## PROVIDED RECORDS

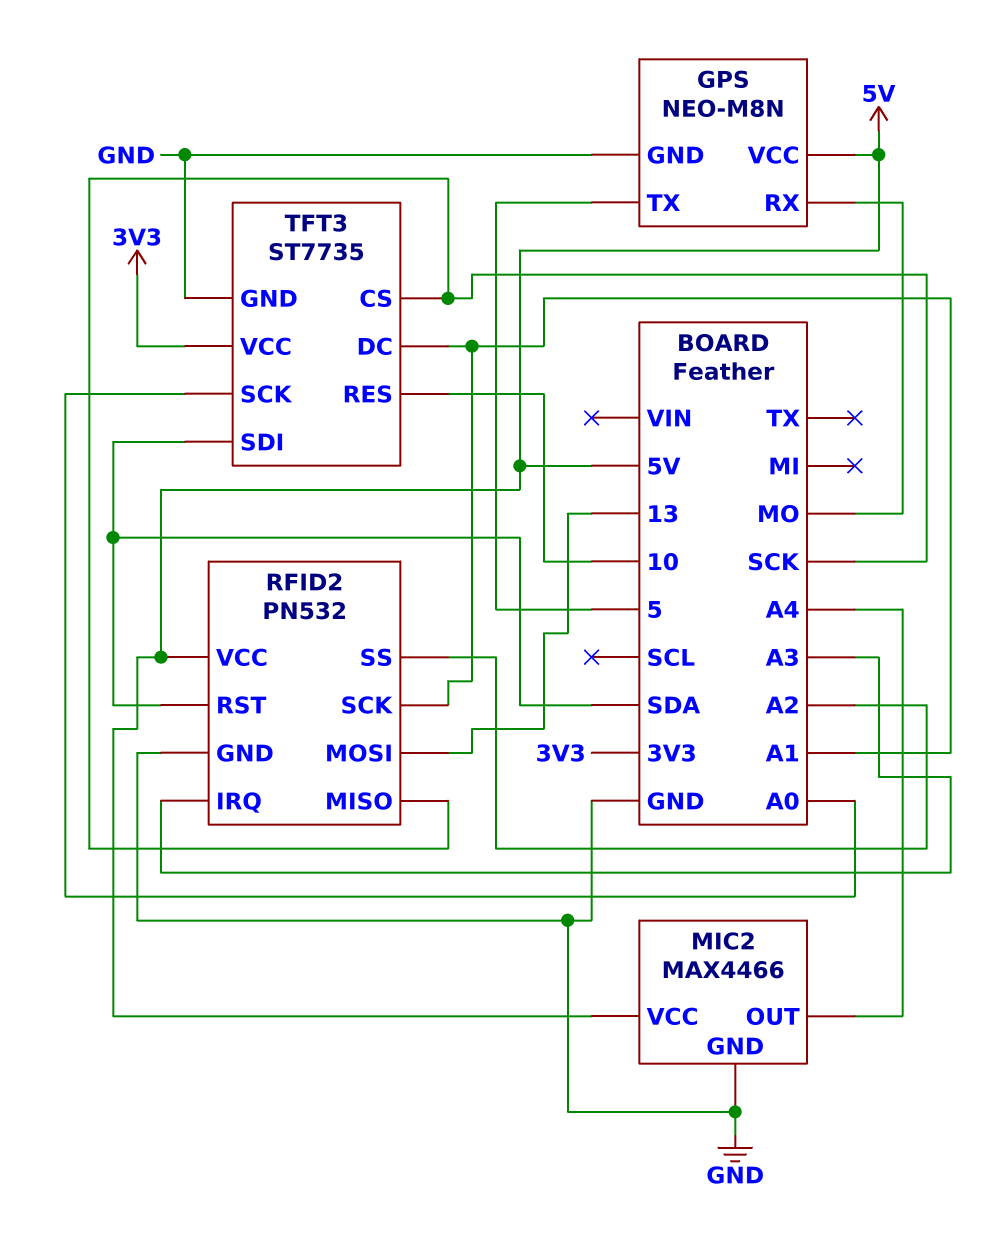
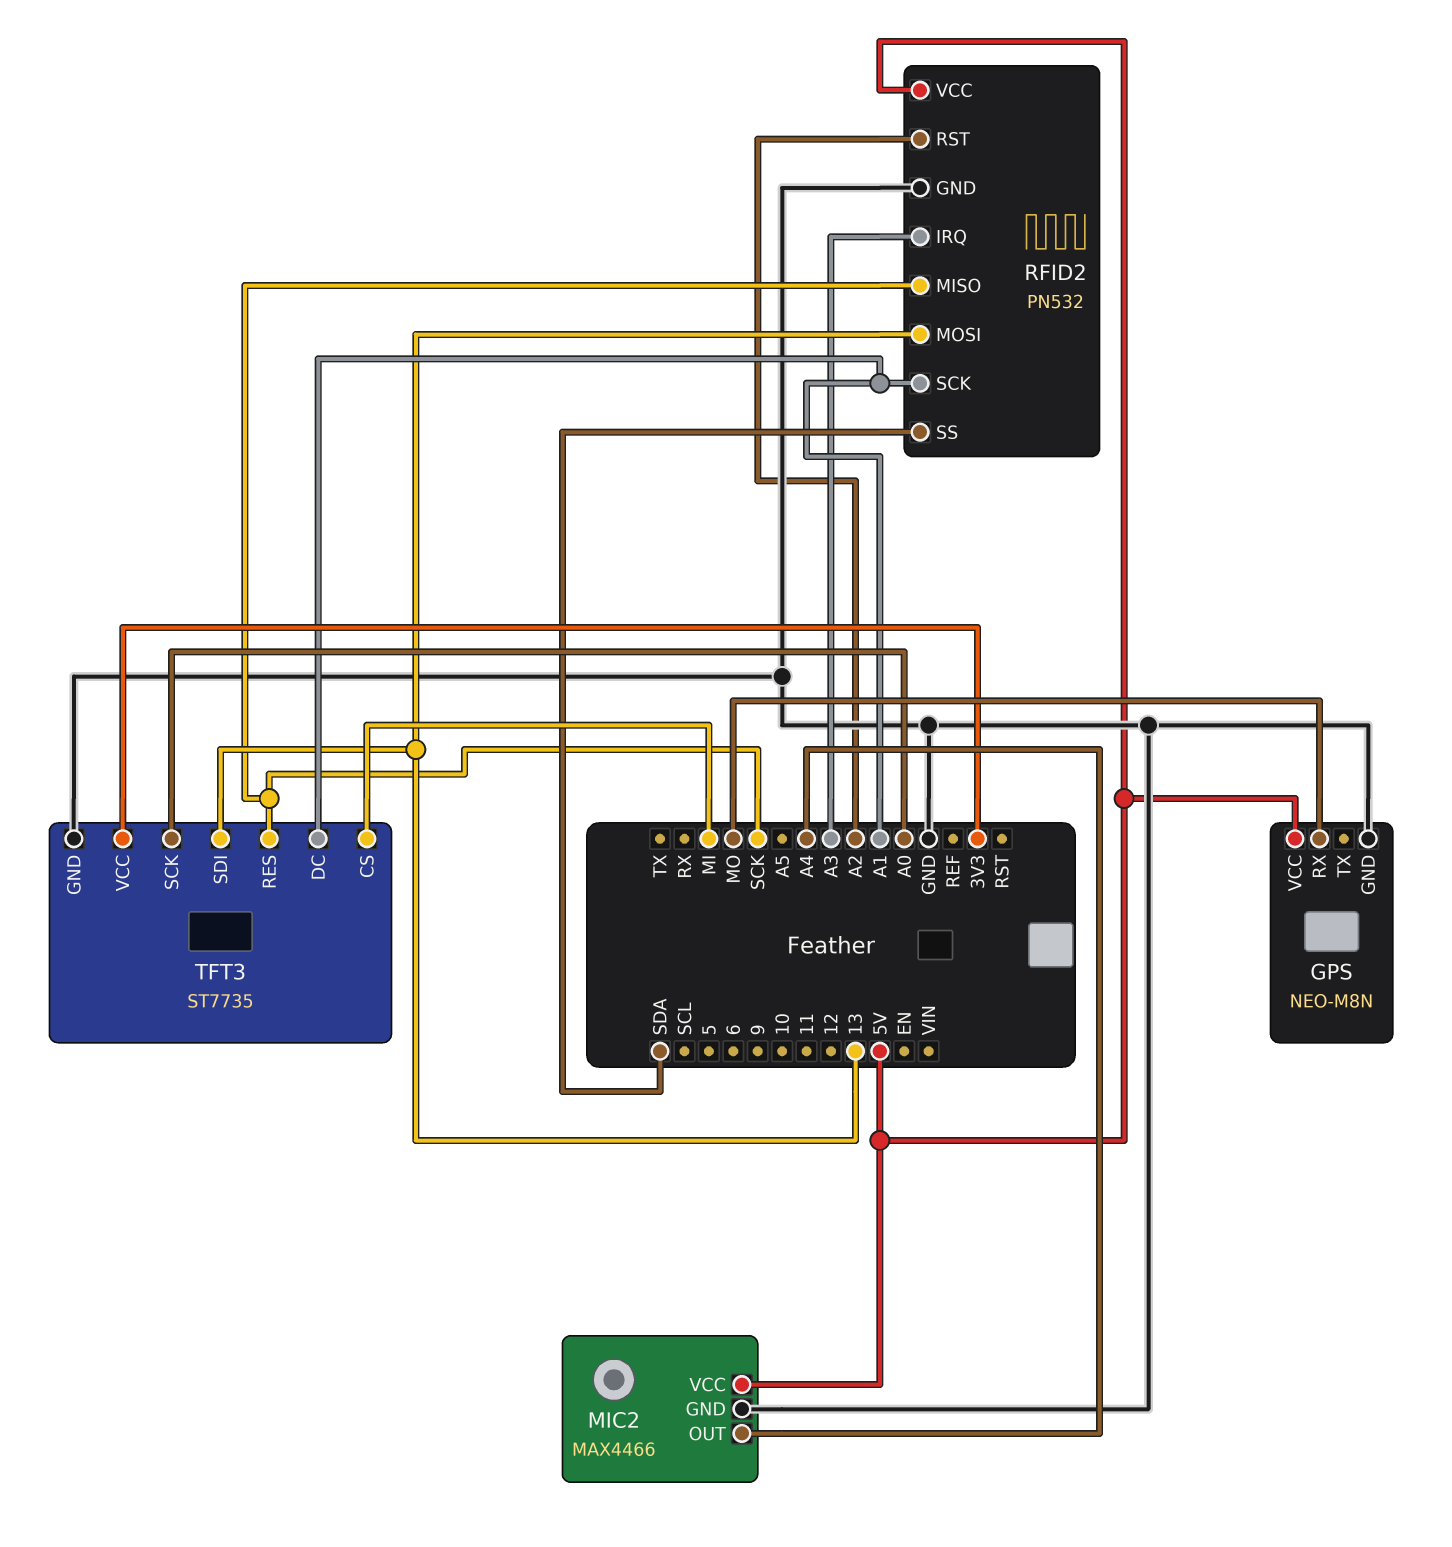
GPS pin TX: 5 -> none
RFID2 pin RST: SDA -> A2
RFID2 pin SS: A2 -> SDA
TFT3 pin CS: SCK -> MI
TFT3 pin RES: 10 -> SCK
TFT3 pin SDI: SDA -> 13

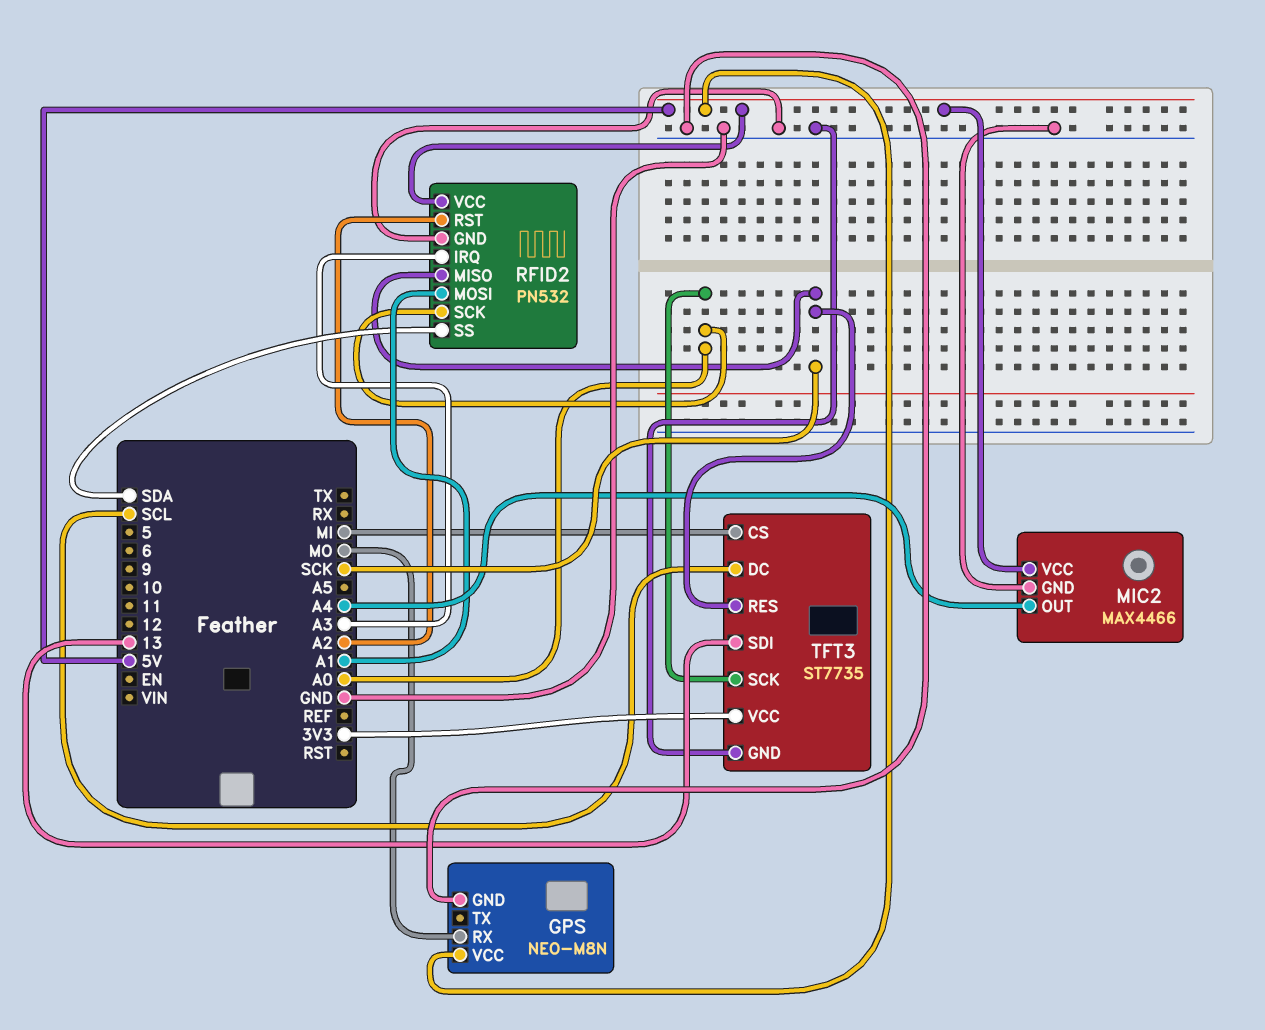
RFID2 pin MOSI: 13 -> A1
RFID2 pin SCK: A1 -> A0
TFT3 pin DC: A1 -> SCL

## WHAT TO DO
Every line above goes into your copy exactly; no images go in.

## FINISHED EXERCISE
GPS pin TX: 5 -> none
RFID2 pin RST: SDA -> A2
RFID2 pin SS: A2 -> SDA
TFT3 pin CS: SCK -> MI
TFT3 pin RES: 10 -> SCK
TFT3 pin SDI: SDA -> 13

RFID2 pin MOSI: 13 -> A1
RFID2 pin SCK: A1 -> A0
TFT3 pin DC: A1 -> SCL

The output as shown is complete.